> _SOURCE RECORDS_:
Segment Open

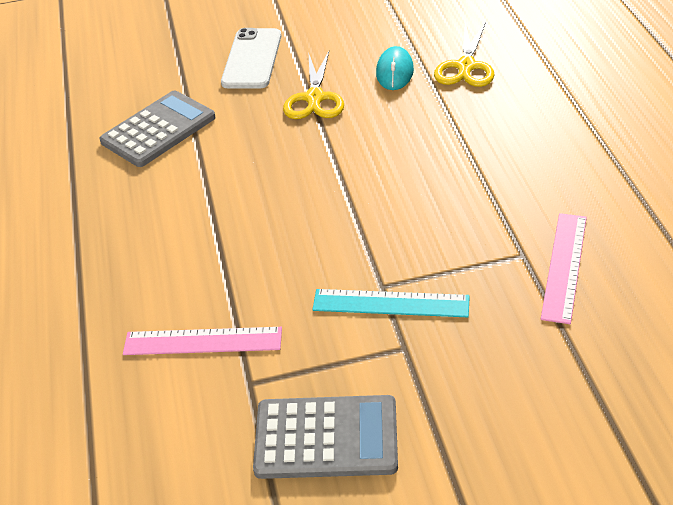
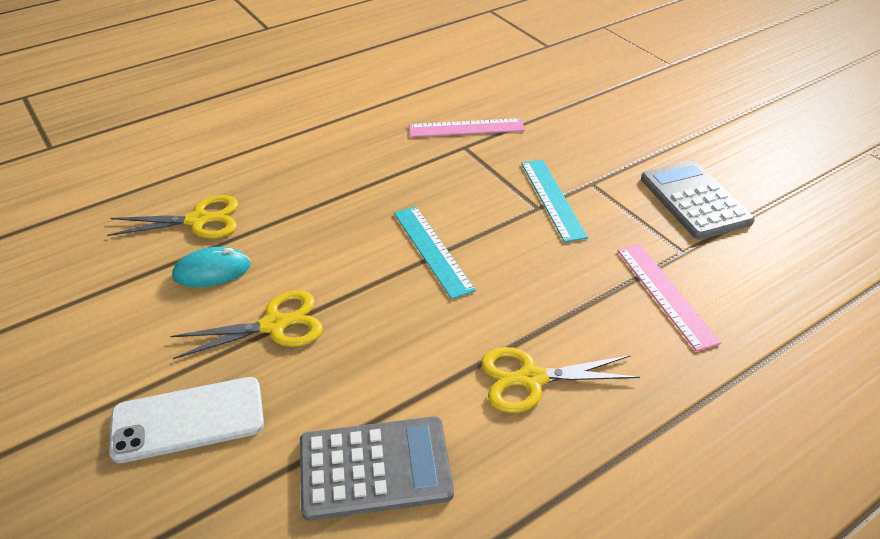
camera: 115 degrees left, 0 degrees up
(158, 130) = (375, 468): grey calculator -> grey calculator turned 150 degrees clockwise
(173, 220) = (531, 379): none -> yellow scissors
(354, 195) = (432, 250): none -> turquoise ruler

Segment Closed
Segment Open

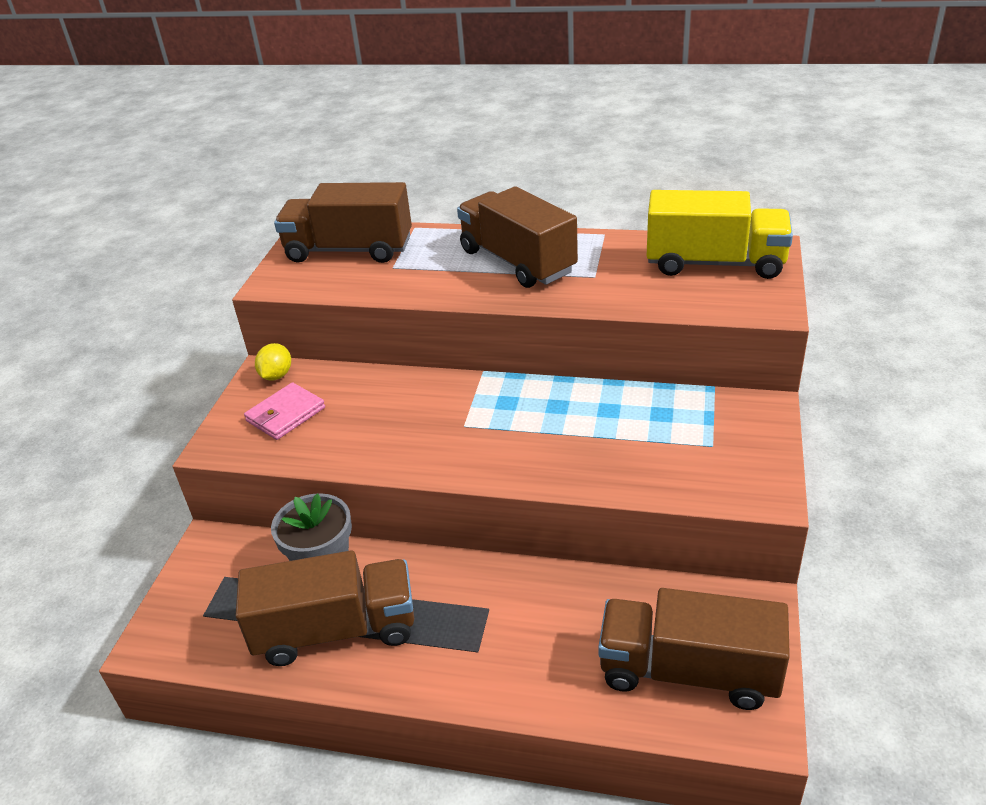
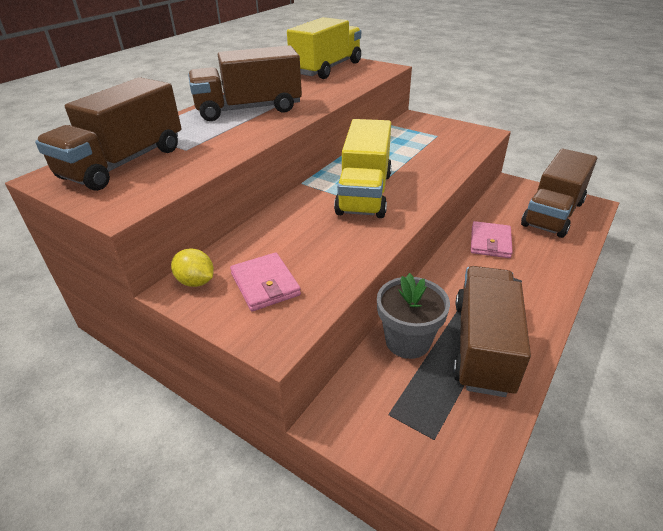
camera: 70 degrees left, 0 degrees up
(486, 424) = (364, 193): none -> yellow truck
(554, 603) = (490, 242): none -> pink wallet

Segment Closed

> _TASK DIRECTIONS_: What are the lines, exactly as written above, from the line with "(173, 220) = (531, 379): none" to the line with "(354, 195) = (432, 250): none", both included? Output only those.

> _RESULT BELOW_:
(173, 220) = (531, 379): none -> yellow scissors
(354, 195) = (432, 250): none -> turquoise ruler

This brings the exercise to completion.